DATA FOR THIS EXERCISE »

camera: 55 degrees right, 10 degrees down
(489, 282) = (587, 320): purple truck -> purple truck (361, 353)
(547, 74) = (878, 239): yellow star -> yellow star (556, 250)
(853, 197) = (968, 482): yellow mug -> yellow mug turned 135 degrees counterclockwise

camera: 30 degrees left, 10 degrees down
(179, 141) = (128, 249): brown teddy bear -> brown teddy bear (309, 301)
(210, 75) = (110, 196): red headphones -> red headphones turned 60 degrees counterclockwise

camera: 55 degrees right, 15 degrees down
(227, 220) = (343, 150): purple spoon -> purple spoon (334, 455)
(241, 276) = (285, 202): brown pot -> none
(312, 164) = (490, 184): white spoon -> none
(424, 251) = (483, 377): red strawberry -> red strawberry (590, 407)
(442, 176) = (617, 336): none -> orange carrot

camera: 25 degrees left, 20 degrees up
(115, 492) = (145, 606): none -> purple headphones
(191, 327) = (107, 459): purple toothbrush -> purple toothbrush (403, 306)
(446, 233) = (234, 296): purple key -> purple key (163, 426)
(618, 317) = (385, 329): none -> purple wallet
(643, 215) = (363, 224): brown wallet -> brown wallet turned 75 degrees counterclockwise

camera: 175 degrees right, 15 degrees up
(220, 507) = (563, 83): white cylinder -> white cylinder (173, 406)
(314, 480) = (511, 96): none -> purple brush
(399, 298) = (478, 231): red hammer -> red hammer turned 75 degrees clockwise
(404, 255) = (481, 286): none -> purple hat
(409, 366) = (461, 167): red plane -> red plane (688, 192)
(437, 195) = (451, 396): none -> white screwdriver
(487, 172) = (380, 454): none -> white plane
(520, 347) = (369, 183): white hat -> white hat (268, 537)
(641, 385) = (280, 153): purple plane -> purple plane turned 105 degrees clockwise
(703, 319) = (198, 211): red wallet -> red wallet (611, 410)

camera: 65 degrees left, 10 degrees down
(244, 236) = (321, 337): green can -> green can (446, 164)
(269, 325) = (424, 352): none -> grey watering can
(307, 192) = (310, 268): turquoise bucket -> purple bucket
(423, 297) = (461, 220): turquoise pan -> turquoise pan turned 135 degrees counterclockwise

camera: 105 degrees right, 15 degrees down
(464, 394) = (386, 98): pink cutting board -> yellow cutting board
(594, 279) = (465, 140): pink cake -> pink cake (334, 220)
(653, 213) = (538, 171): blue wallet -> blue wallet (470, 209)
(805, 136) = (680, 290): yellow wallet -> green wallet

DIRECTIONS FOR THIS TASK »
Could you return exactly the stretch of the data above that starts at the line with "(179, 141) = (128, 249): brown" and ends at the line with "camera: 55 degrees right, 15 degrees down", both lines included?

EXPECTED ANSWER »
(179, 141) = (128, 249): brown teddy bear -> brown teddy bear (309, 301)
(210, 75) = (110, 196): red headphones -> red headphones turned 60 degrees counterclockwise

camera: 55 degrees right, 15 degrees down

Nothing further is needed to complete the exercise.